──────── Records supplied ────────
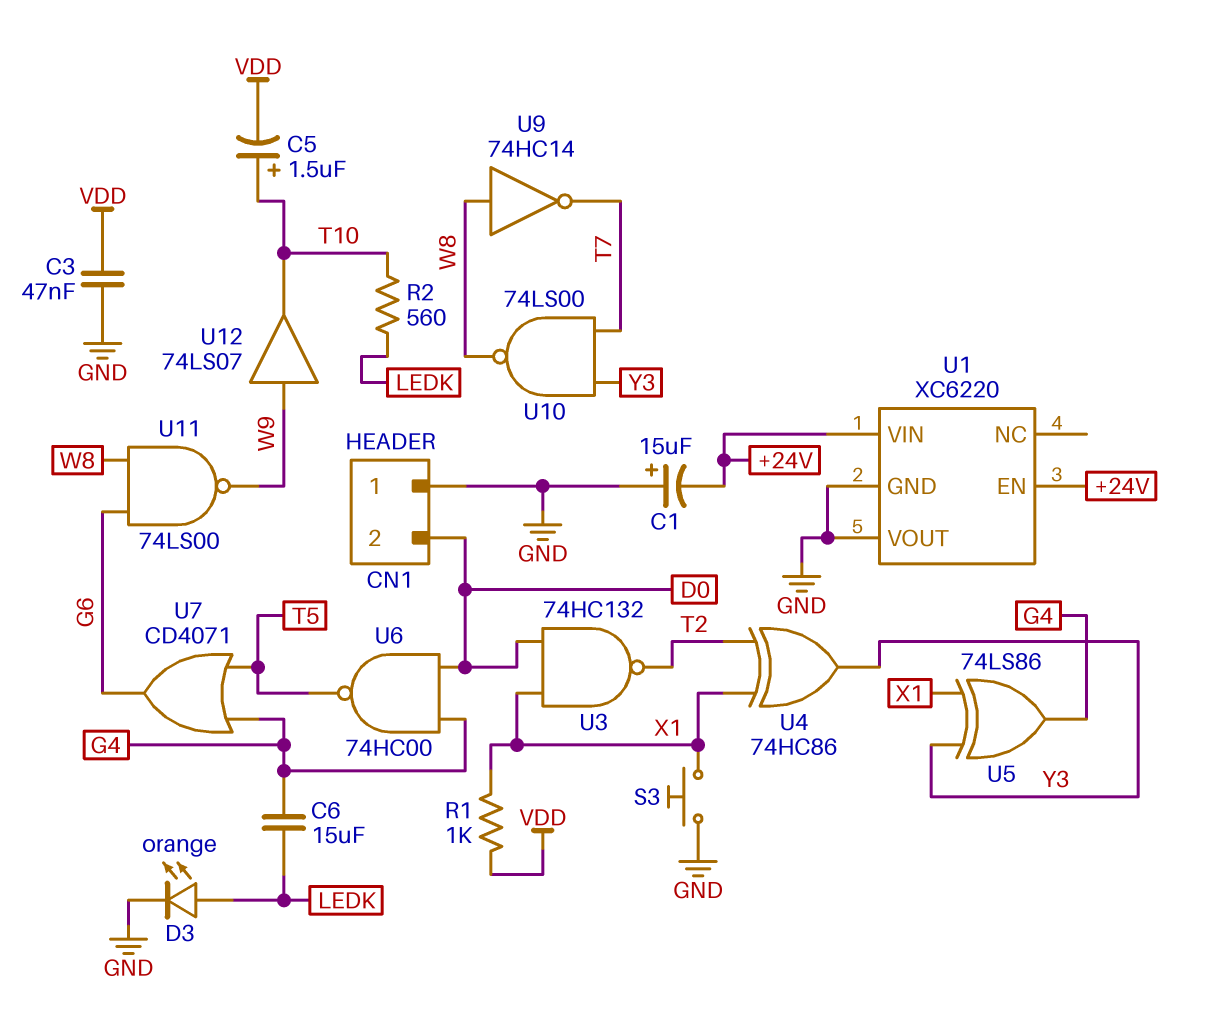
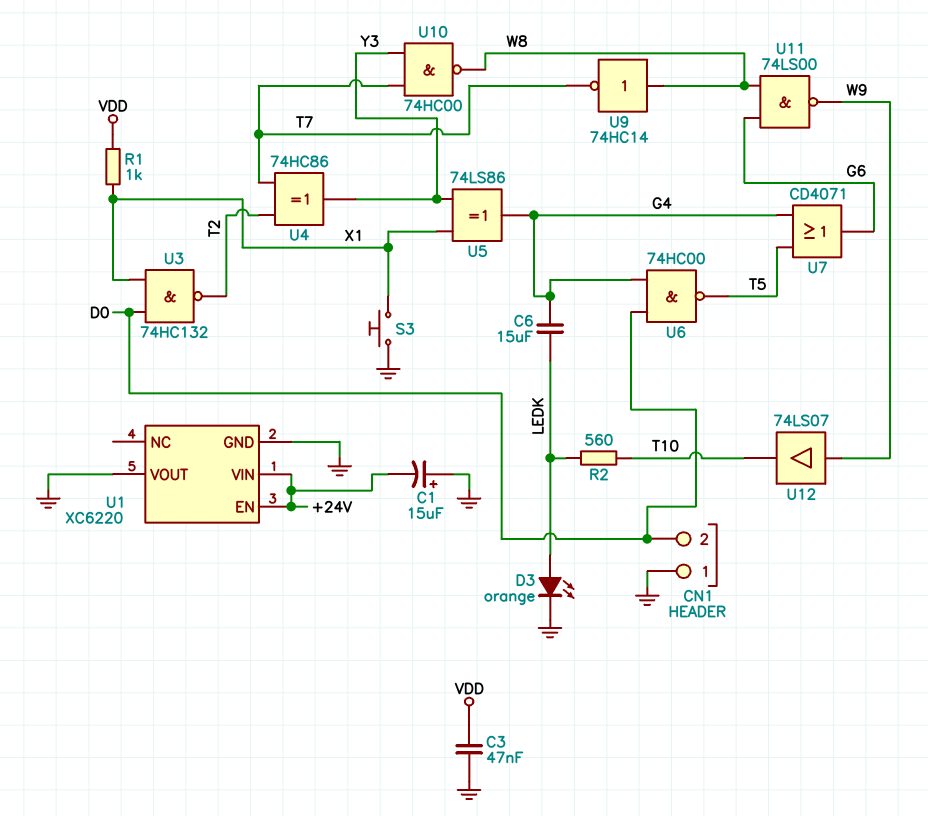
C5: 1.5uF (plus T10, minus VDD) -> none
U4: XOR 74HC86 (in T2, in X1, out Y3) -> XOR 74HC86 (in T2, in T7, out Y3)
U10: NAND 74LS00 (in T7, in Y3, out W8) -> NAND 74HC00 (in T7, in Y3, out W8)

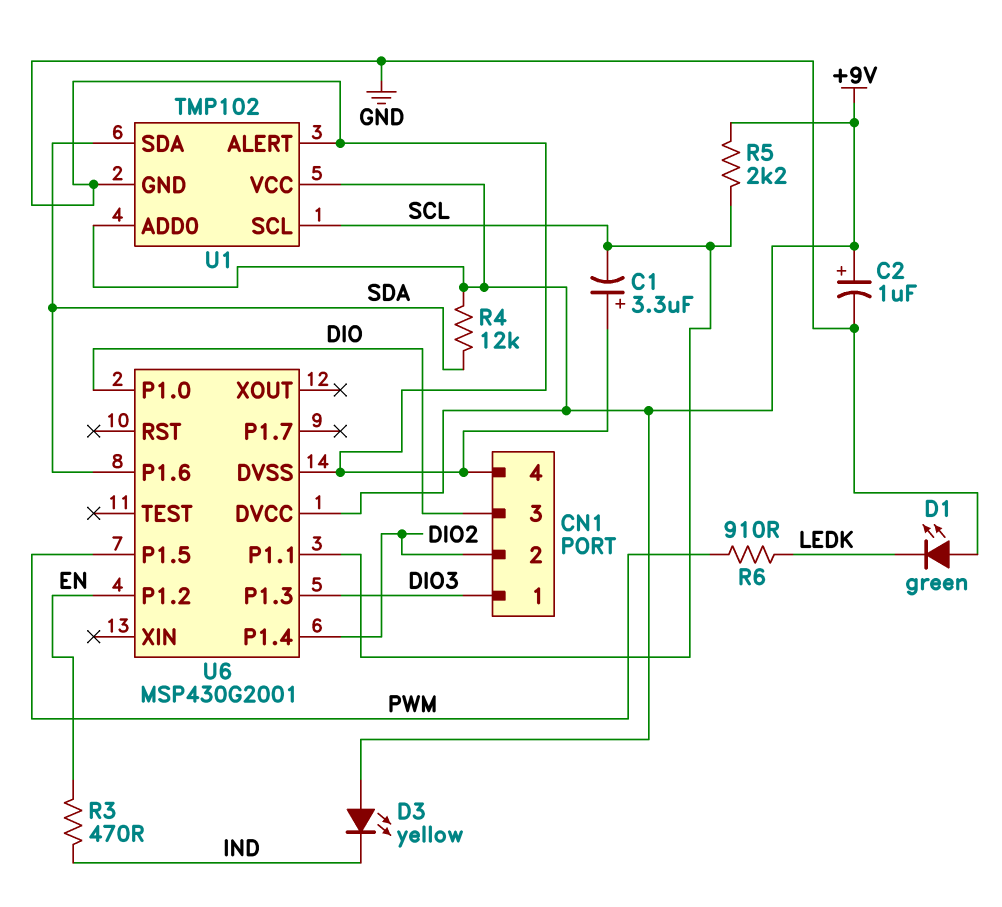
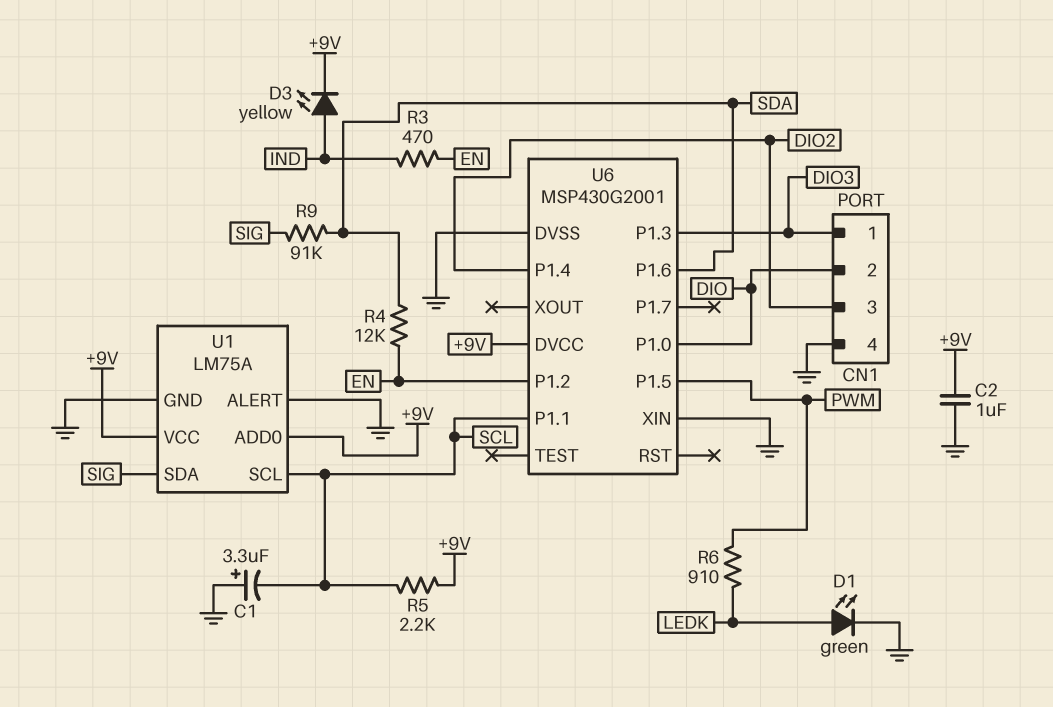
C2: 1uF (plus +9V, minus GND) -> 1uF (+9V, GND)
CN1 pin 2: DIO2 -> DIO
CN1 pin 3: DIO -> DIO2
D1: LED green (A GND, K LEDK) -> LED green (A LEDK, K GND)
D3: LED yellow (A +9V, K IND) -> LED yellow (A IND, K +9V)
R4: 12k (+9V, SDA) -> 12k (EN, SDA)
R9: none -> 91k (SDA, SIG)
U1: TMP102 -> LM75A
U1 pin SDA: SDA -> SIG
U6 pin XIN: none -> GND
────────
▶ **Task to carry out**:
Each line of the entries holding the string "plus" should be found and copied.

▶ **Your response**:
C5: 1.5uF (plus T10, minus VDD) -> none
C2: 1uF (plus +9V, minus GND) -> 1uF (+9V, GND)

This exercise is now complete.